In the entries below, find the line with "(749, 493) = (703, 706): grey" and the line with "(839, 317) = (1040, 522): red". Reproduce those two lines and every line between them exactly, and nothing more.
--- DATASET EXTRACT ---
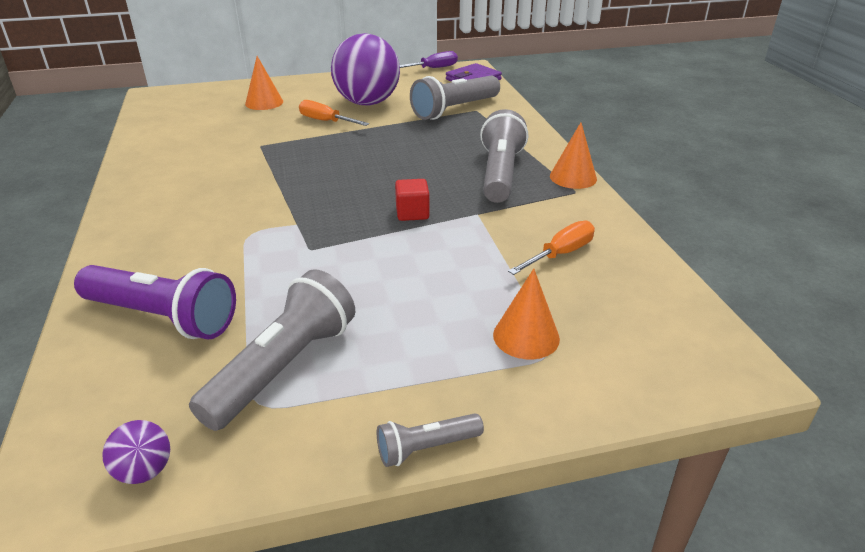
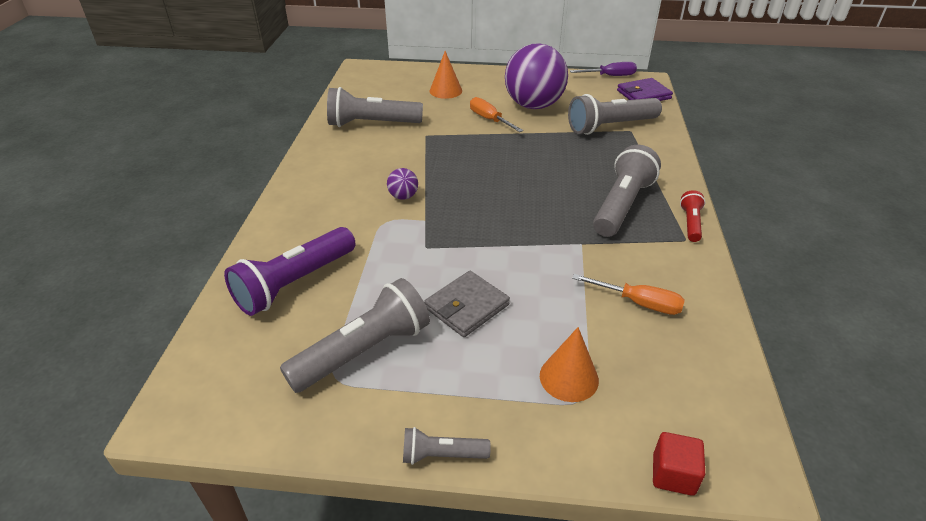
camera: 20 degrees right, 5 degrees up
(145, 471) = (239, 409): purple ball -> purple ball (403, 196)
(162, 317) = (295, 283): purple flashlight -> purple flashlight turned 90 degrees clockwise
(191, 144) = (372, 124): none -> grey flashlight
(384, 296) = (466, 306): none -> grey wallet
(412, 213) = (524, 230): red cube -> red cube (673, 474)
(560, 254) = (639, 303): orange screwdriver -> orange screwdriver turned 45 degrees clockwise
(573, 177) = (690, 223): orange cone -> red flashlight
---
--- DATASET EXTRACT ---
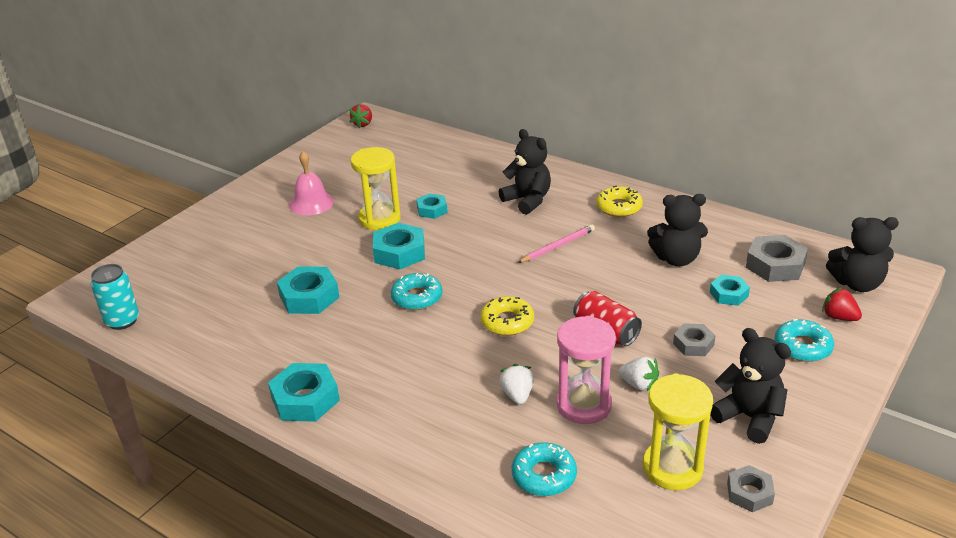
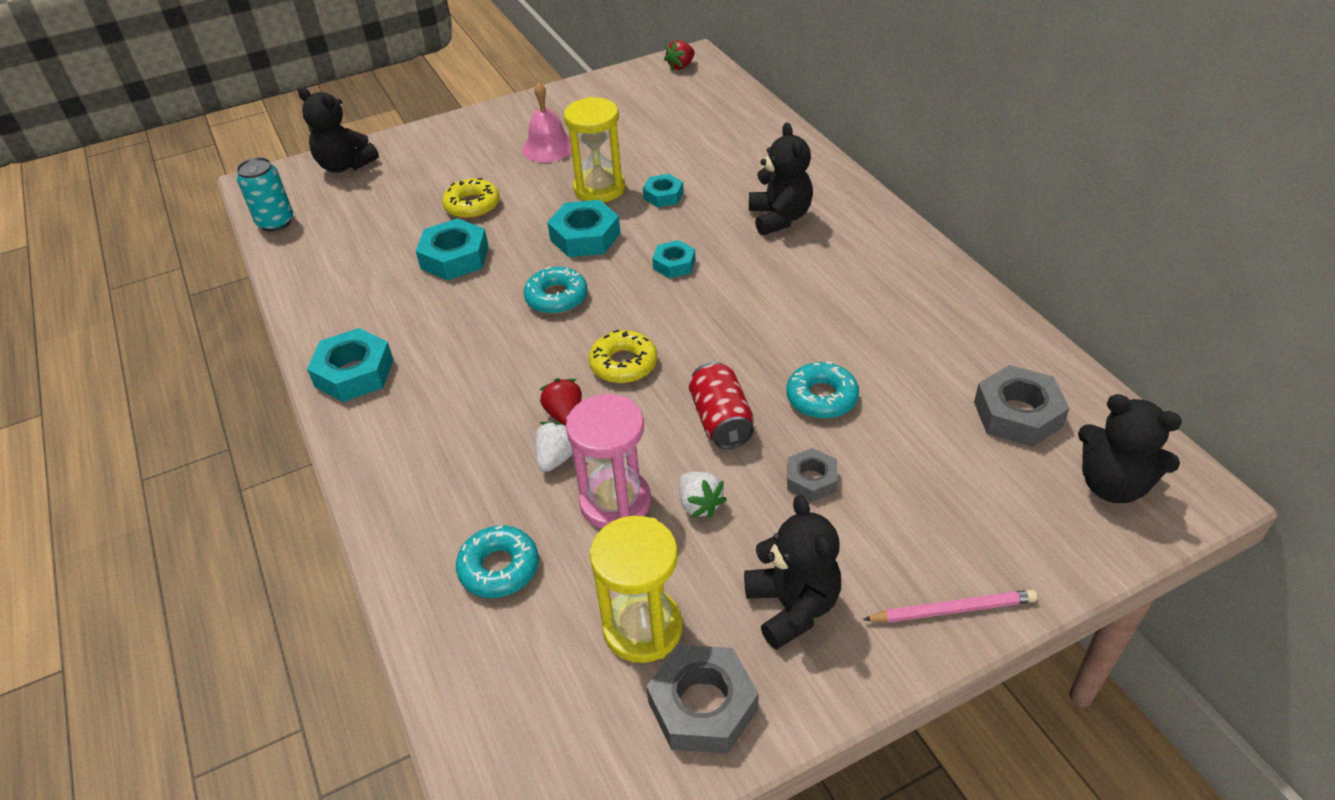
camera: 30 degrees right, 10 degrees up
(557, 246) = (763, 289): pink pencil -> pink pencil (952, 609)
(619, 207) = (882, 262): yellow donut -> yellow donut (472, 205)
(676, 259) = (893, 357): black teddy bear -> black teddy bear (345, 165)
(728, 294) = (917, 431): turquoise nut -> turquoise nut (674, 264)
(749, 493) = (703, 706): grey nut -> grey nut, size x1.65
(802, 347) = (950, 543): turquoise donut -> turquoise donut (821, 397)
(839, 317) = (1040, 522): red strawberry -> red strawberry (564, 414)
---
> **SOLUTION**:
(749, 493) = (703, 706): grey nut -> grey nut, size x1.65
(802, 347) = (950, 543): turquoise donut -> turquoise donut (821, 397)
(839, 317) = (1040, 522): red strawberry -> red strawberry (564, 414)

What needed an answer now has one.